ASSIGNMENT:
Look for the line that contains "U203: PIC16F1827 -> PIC16F628A"; output that line and every line after it exactly, through the final line of the material below, and nothing else.

DATASET CONTENT:
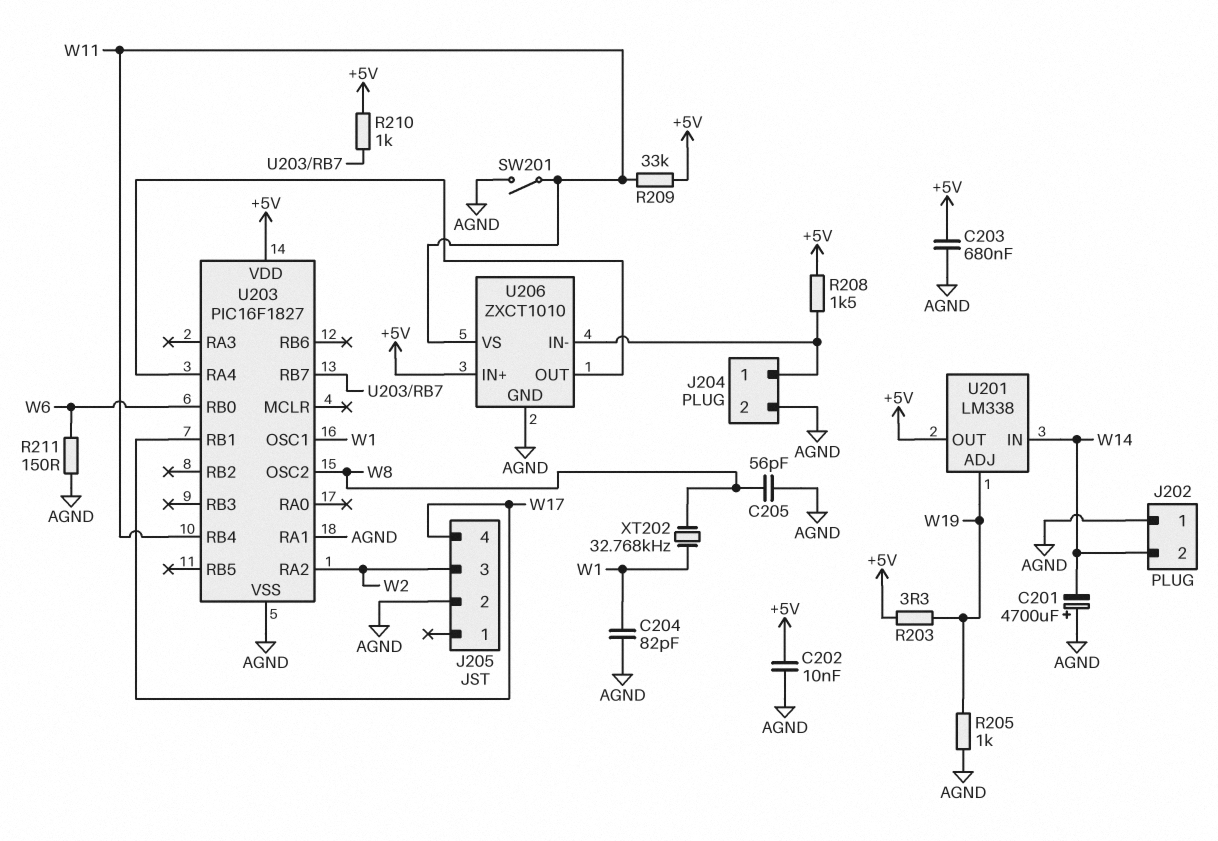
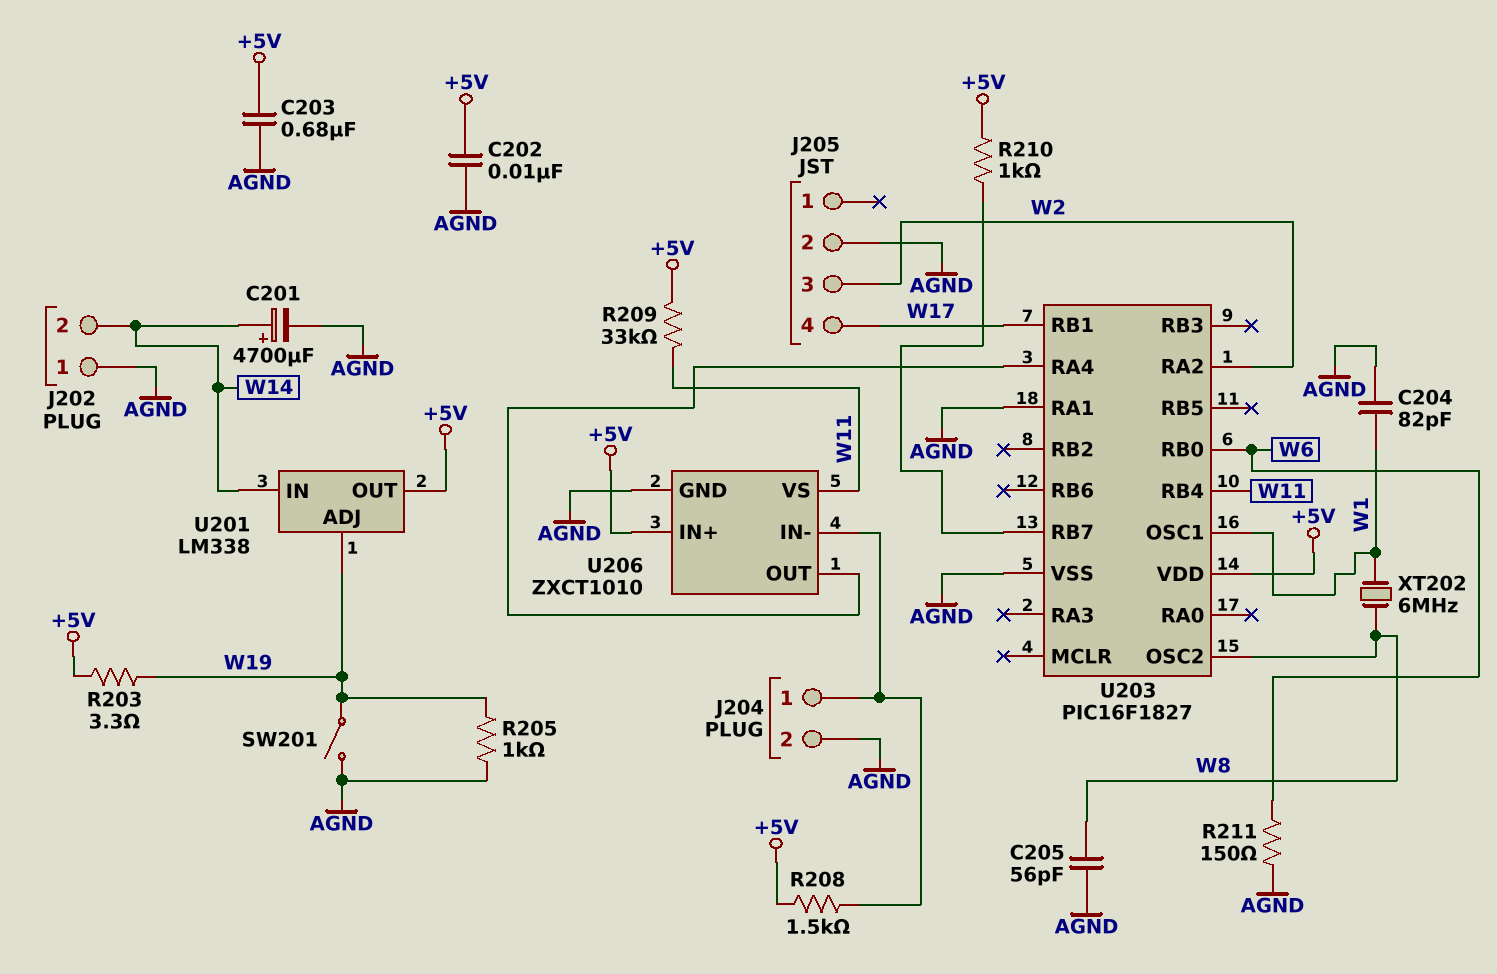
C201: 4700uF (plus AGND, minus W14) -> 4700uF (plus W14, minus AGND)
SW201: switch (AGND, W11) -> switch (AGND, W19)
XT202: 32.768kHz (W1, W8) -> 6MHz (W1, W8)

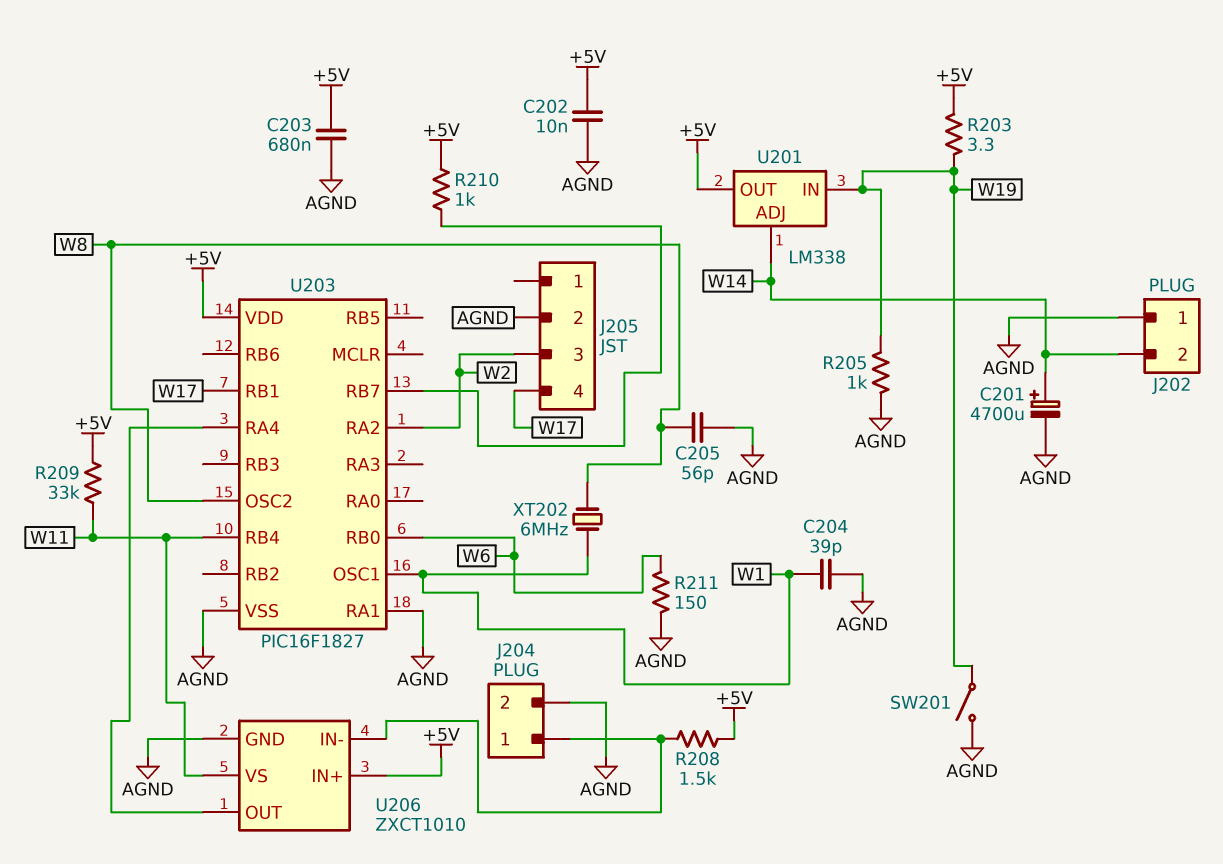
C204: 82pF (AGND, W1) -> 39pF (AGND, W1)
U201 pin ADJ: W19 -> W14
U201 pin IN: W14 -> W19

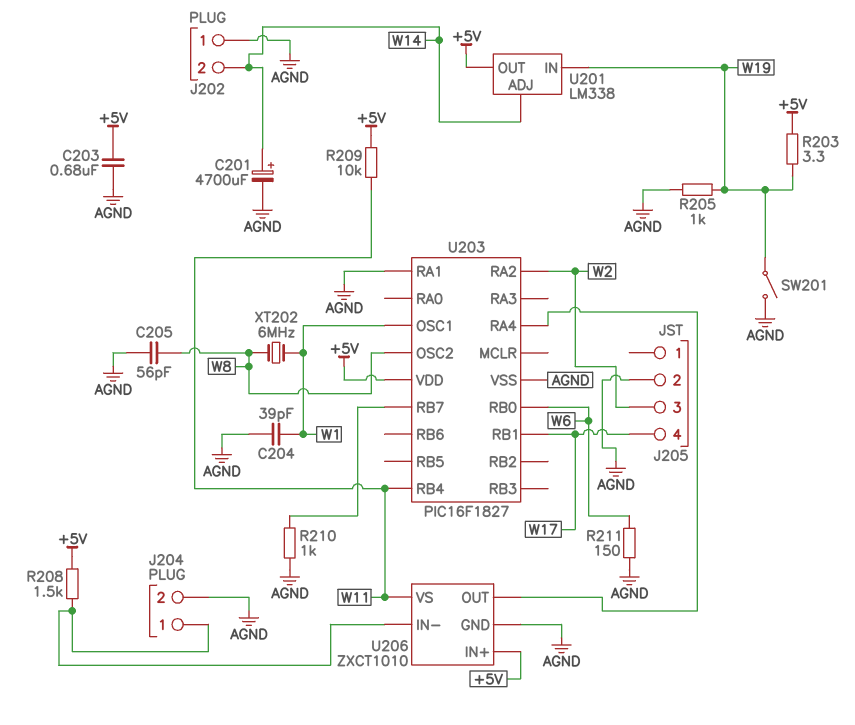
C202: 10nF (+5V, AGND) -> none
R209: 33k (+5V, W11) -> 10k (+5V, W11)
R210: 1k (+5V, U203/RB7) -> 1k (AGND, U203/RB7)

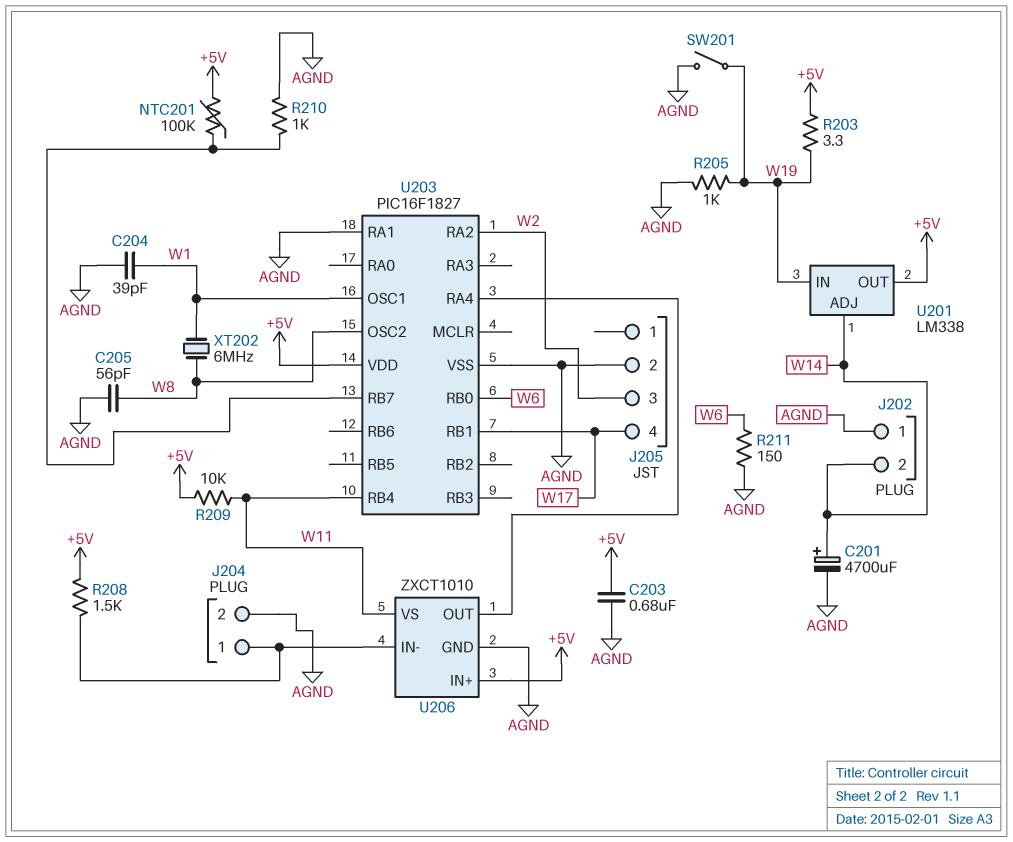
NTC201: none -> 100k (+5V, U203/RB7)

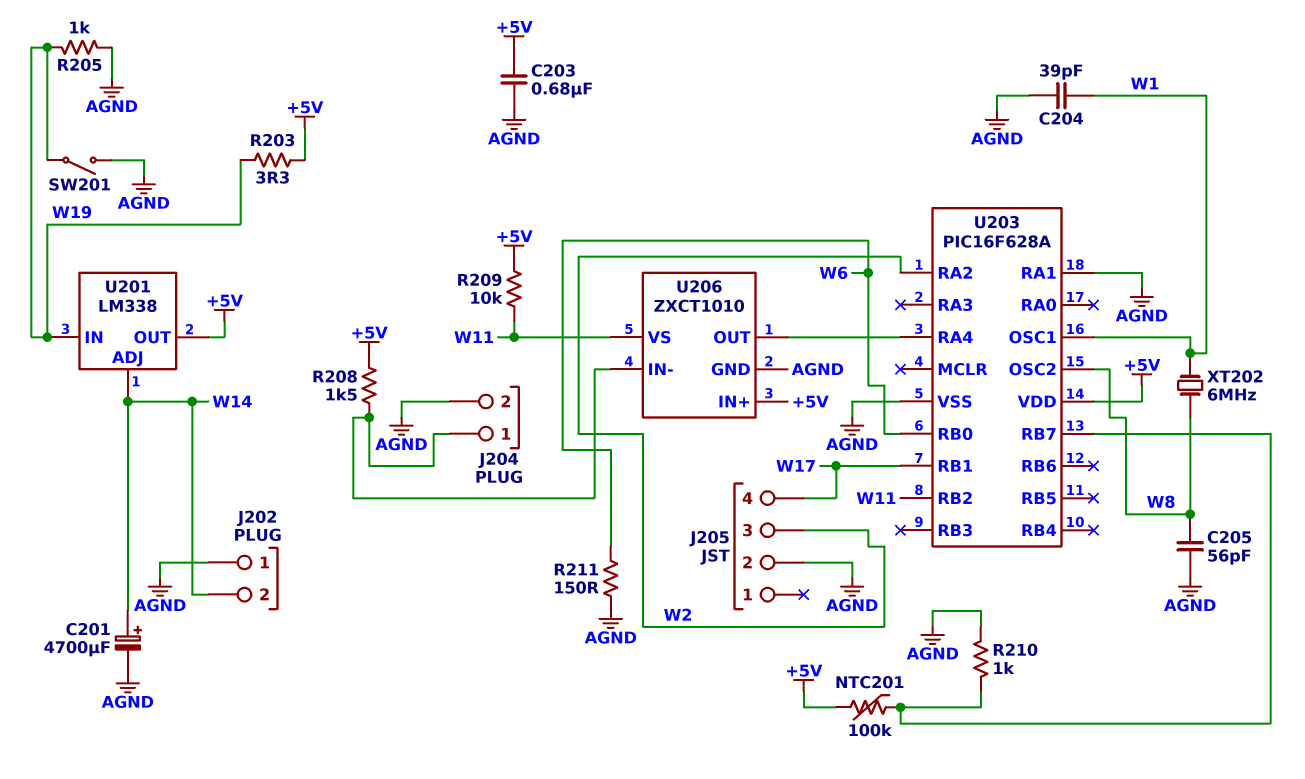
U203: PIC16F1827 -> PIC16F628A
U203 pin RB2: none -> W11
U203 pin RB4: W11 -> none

SOLUTION TO THE PROBLEM:
U203: PIC16F1827 -> PIC16F628A
U203 pin RB2: none -> W11
U203 pin RB4: W11 -> none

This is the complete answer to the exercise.